## [GIVEN DATA]
>> Begin

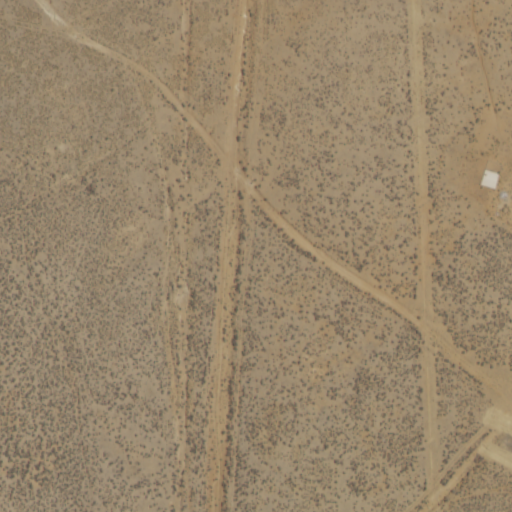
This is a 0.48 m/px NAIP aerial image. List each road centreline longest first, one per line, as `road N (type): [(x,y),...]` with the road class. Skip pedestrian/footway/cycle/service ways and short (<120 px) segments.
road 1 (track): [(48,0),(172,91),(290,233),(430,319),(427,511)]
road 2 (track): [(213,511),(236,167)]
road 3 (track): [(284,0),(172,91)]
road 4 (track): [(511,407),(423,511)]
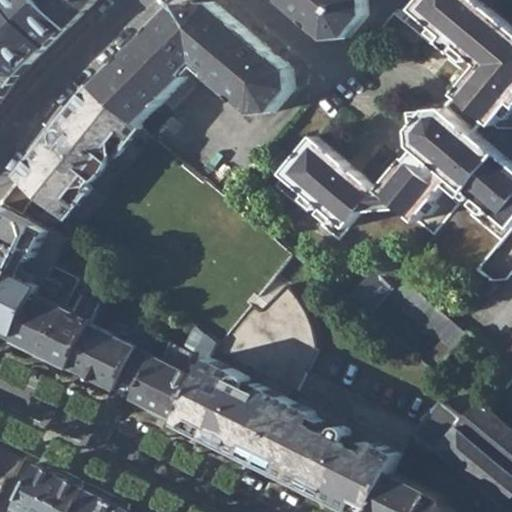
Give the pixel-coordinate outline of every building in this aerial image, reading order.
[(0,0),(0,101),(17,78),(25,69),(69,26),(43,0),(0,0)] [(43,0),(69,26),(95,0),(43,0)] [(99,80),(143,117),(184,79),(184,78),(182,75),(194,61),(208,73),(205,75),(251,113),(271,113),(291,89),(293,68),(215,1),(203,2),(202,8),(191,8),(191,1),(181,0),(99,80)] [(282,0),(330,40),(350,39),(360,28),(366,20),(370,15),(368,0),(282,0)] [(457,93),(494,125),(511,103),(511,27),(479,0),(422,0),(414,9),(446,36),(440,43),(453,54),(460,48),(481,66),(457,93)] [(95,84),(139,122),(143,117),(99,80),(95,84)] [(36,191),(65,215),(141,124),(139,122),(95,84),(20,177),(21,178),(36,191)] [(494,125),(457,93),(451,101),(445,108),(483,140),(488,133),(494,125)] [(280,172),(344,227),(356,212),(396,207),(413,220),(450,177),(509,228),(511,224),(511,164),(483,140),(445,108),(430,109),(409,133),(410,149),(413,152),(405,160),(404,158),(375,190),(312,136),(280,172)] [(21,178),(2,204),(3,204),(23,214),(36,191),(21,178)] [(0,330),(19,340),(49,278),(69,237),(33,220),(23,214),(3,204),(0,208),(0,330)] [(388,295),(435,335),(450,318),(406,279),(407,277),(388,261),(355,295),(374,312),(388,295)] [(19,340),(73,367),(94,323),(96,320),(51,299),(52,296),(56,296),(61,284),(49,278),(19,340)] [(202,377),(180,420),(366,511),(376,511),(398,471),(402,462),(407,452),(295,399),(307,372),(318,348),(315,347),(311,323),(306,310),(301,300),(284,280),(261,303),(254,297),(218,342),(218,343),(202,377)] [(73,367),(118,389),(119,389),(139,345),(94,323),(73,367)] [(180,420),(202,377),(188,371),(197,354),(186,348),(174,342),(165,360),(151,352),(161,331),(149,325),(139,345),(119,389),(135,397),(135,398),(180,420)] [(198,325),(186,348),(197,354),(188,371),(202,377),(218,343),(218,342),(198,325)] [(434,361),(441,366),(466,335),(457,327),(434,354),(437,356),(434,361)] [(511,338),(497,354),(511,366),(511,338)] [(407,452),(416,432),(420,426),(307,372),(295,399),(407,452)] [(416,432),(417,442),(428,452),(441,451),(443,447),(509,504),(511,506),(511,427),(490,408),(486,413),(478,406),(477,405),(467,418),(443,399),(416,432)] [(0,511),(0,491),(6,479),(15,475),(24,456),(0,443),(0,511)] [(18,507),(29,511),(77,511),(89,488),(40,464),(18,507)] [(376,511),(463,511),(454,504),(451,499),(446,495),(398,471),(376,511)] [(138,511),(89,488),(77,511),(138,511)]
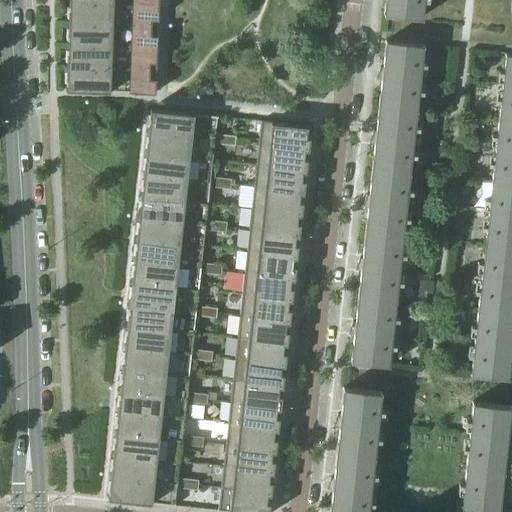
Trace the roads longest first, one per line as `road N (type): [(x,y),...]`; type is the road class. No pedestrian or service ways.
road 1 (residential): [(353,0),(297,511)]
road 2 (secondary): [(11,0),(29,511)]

>> End
>> Begin

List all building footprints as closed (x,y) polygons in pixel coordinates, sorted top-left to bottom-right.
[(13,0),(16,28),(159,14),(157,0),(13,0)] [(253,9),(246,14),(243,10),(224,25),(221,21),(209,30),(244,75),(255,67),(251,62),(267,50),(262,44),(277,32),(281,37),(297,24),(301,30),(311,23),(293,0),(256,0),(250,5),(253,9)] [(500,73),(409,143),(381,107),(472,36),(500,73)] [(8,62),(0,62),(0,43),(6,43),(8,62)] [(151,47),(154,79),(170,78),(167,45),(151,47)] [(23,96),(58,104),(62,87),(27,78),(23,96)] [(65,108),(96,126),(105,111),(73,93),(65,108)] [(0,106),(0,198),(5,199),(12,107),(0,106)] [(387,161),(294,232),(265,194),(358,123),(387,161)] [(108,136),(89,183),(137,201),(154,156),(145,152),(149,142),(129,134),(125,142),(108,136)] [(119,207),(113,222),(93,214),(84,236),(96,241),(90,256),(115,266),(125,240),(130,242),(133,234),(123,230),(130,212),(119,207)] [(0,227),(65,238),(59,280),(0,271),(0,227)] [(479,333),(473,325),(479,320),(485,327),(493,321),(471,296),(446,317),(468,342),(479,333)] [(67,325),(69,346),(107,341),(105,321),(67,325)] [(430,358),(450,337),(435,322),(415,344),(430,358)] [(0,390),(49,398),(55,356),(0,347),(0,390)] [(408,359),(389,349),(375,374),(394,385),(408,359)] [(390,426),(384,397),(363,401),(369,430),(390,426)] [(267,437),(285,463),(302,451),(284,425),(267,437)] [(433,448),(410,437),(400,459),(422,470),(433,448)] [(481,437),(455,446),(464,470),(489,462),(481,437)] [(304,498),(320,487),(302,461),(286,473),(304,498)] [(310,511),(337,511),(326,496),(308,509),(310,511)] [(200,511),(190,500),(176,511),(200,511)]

>> End
>> Begin

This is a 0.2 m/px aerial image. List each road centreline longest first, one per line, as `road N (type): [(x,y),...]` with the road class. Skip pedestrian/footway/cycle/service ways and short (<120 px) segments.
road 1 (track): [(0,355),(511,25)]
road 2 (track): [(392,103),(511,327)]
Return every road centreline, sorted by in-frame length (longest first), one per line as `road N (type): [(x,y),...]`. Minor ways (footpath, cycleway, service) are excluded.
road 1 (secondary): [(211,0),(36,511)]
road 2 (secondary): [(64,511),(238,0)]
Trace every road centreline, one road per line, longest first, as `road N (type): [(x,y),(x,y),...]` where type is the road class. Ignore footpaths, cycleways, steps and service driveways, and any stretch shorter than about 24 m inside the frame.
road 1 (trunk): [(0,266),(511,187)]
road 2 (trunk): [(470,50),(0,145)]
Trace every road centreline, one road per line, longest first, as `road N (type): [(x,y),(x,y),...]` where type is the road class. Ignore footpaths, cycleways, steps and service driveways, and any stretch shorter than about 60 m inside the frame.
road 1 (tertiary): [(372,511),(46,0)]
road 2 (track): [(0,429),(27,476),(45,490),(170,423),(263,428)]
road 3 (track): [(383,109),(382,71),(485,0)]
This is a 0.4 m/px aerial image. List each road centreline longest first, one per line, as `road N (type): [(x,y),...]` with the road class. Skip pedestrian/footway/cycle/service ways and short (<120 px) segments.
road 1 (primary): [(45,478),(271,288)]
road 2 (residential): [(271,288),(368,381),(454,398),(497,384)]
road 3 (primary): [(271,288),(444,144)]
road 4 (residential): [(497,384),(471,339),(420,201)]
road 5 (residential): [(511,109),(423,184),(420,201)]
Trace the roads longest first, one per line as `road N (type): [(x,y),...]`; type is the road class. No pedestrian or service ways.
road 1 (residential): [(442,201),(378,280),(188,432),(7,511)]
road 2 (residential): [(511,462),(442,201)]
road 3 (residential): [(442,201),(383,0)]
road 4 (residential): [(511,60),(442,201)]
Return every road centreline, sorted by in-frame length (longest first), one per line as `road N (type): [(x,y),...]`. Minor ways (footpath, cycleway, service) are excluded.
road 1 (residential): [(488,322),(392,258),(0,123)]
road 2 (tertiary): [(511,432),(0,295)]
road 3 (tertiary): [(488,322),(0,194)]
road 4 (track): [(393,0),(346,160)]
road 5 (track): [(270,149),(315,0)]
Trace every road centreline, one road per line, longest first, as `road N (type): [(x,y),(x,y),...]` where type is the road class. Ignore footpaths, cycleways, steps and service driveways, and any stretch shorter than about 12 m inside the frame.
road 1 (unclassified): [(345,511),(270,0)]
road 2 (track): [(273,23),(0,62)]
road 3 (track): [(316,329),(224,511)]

>> End

## [GIVEN REQUEST]
Please reproduce the entries from the line with "24 m inside the frame." up to and including the line with "road 5 (residential): [(511,109),(423,184),(420,201)]", swapping "centreline" for "centerline" and leaving everything else unchanged.

## [COMPLETE RESPONSE]
Trace every road centerline, one road per line, longest first, as `road N (type): [(x,y),(x,y),...]` where type is the road class. Ignore footpaths, cycleways, steps and service driveways, and any stretch shorter than about 24 m inside the frame.
road 1 (trunk): [(0,266),(511,187)]
road 2 (trunk): [(470,50),(0,145)]
Trace every road centerline, one road per line, longest first, as `road N (type): [(x,y),(x,y),...]` where type is the road class. Ignore footpaths, cycleways, steps and service driveways, and any stretch shorter than about 60 m inside the frame.
road 1 (tertiary): [(372,511),(46,0)]
road 2 (track): [(0,429),(27,476),(45,490),(170,423),(263,428)]
road 3 (track): [(383,109),(382,71),(485,0)]
This is a 0.4 m/px aerial image. List each road centerline longest first, one per line, as `road N (type): [(x,y),...]` with the road class. Skip pedestrian/footway/cycle/service ways and short (<120 px) segments.
road 1 (primary): [(45,478),(271,288)]
road 2 (residential): [(271,288),(368,381),(454,398),(497,384)]
road 3 (primary): [(271,288),(444,144)]
road 4 (residential): [(497,384),(471,339),(420,201)]
road 5 (residential): [(511,109),(423,184),(420,201)]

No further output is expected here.